Task
Transcribe each entry exactly; skip the images.

──────── Data for the task

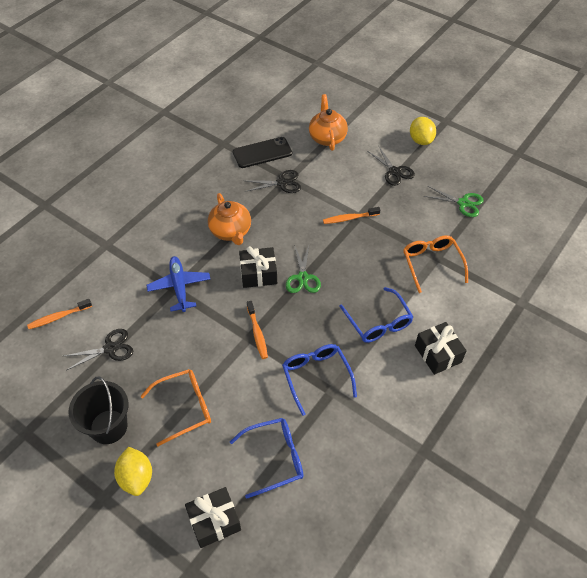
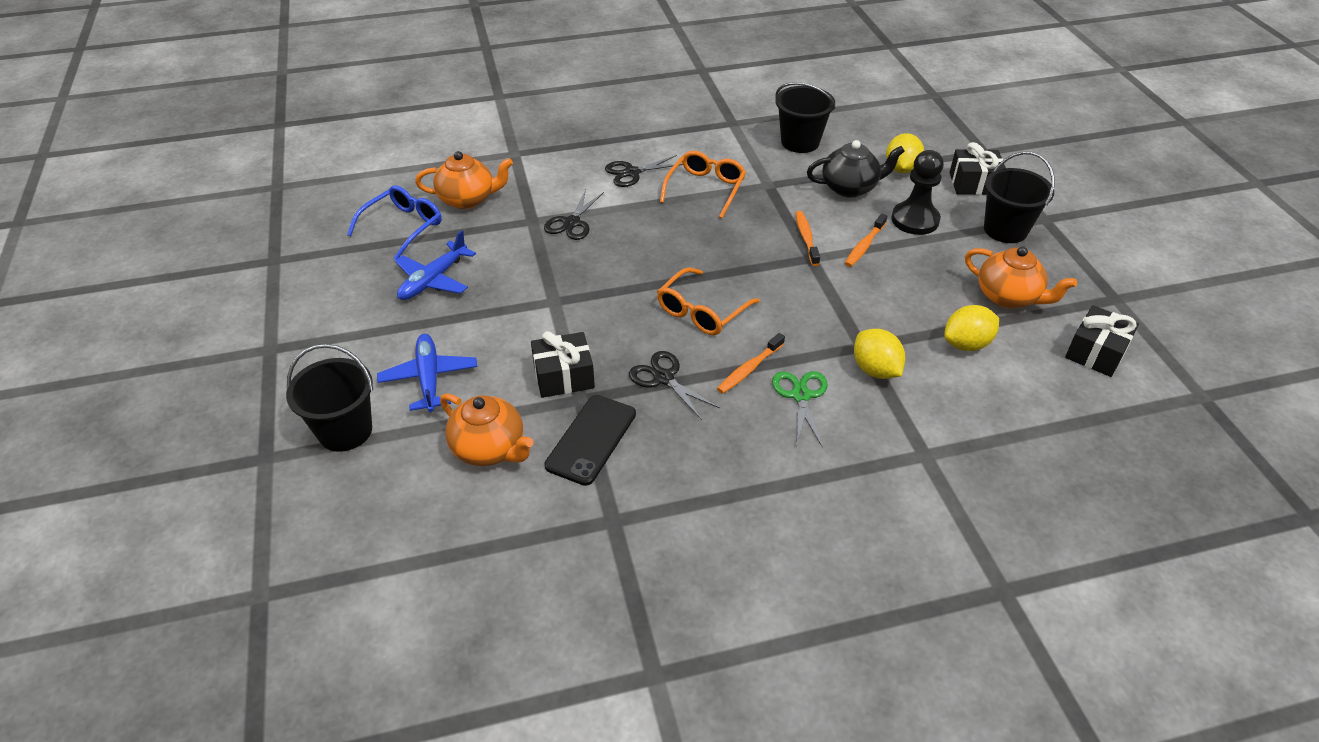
black bucket: [68,377,128,444] = 1 -> [286,344,373,452] [775,82,836,153] [984,151,1055,243] = 3
black pawn: none = 0 -> [891,150,944,235] = 1
black teapot: none = 0 -> [807,140,905,198] = 1
blue glasses: [230,418,304,499] [282,344,357,416] [339,287,413,343] = 3 -> [347,185,442,260] = 1
blue plane: [147,256,210,312] = 1 -> [377,334,477,412] [395,230,476,300] = 2
green scissors: [286,245,321,293] [424,186,484,217] = 2 -> [772,371,828,448] = 1
orange teapot: [208,193,251,245] [309,94,348,151] = 2 -> [415,151,513,209] [440,394,534,466] [965,246,1077,308] = 3
yellow lemon: [114,447,152,496] [410,117,436,145] = 2 -> [854,329,905,379] [886,133,924,173] [944,305,999,351] = 3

────────────────

Written answer
black bucket: [68,377,128,444] = 1 -> [286,344,373,452] [775,82,836,153] [984,151,1055,243] = 3
black pawn: none = 0 -> [891,150,944,235] = 1
black teapot: none = 0 -> [807,140,905,198] = 1
blue glasses: [230,418,304,499] [282,344,357,416] [339,287,413,343] = 3 -> [347,185,442,260] = 1
blue plane: [147,256,210,312] = 1 -> [377,334,477,412] [395,230,476,300] = 2
green scissors: [286,245,321,293] [424,186,484,217] = 2 -> [772,371,828,448] = 1
orange teapot: [208,193,251,245] [309,94,348,151] = 2 -> [415,151,513,209] [440,394,534,466] [965,246,1077,308] = 3
yellow lemon: [114,447,152,496] [410,117,436,145] = 2 -> [854,329,905,379] [886,133,924,173] [944,305,999,351] = 3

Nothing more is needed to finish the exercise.